__Work to be completed__. Copy every line from the records below, word for word and in the same order, but leave out the pictures.

======== Listed records

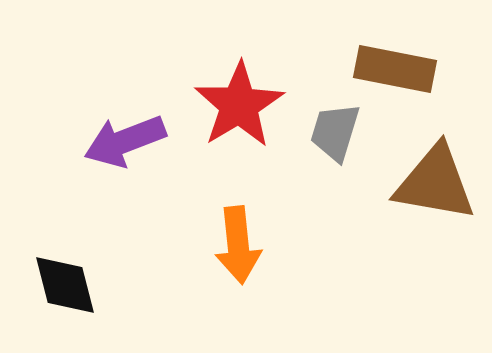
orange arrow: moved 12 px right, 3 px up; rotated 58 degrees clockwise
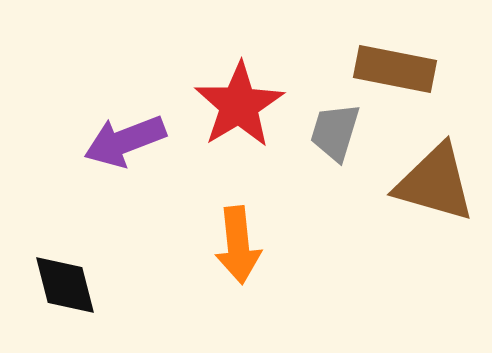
brown triangle: rotated 6 degrees clockwise
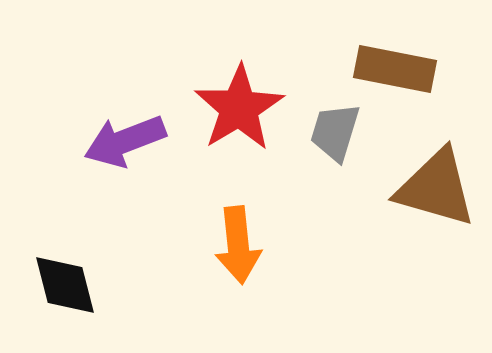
red star: moved 3 px down
brown triangle: moved 1 px right, 5 px down
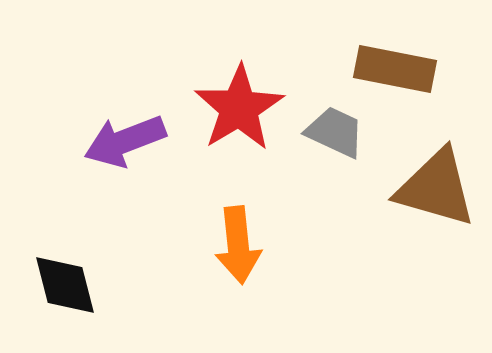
gray trapezoid: rotated 98 degrees clockwise
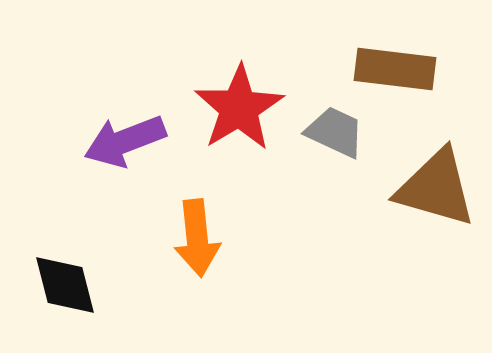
brown rectangle: rotated 4 degrees counterclockwise
orange arrow: moved 41 px left, 7 px up
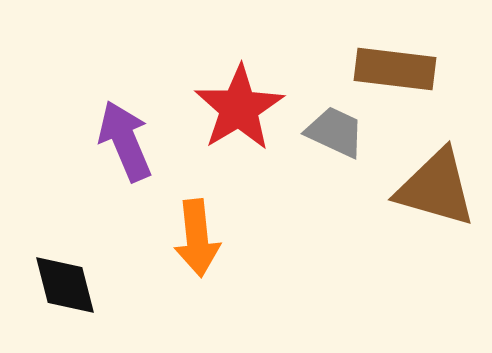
purple arrow: rotated 88 degrees clockwise
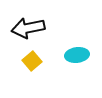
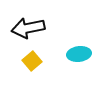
cyan ellipse: moved 2 px right, 1 px up
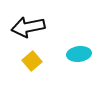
black arrow: moved 1 px up
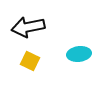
yellow square: moved 2 px left; rotated 24 degrees counterclockwise
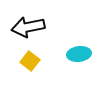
yellow square: rotated 12 degrees clockwise
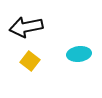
black arrow: moved 2 px left
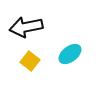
cyan ellipse: moved 9 px left; rotated 30 degrees counterclockwise
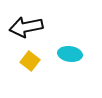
cyan ellipse: rotated 45 degrees clockwise
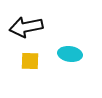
yellow square: rotated 36 degrees counterclockwise
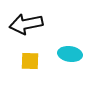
black arrow: moved 3 px up
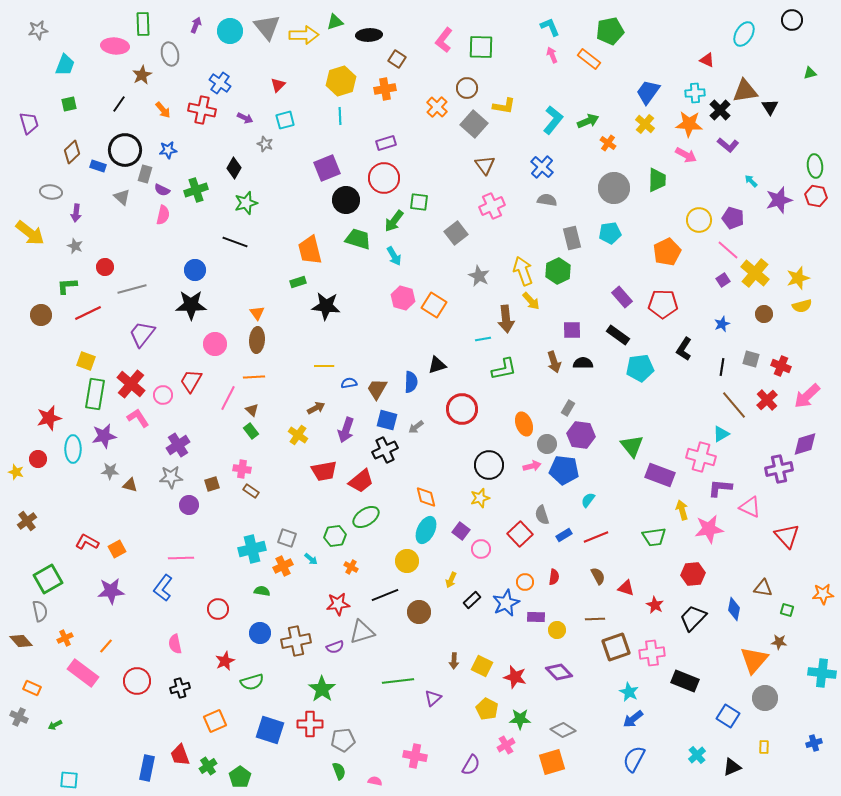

================

__Solution__.
orange arrow: moved 12 px right, 3 px up; rotated 58 degrees clockwise
brown triangle: rotated 6 degrees clockwise
red star: moved 3 px down
brown triangle: moved 1 px right, 5 px down
gray trapezoid: rotated 98 degrees clockwise
brown rectangle: rotated 4 degrees counterclockwise
orange arrow: moved 41 px left, 7 px up
purple arrow: rotated 88 degrees clockwise
cyan ellipse: moved 2 px right, 1 px up
black arrow: moved 1 px up
yellow square: moved 2 px left; rotated 24 degrees counterclockwise
yellow square: rotated 12 degrees clockwise
black arrow: moved 2 px left
cyan ellipse: moved 9 px left; rotated 30 degrees counterclockwise
cyan ellipse: rotated 45 degrees clockwise
yellow square: rotated 36 degrees counterclockwise
black arrow: moved 3 px up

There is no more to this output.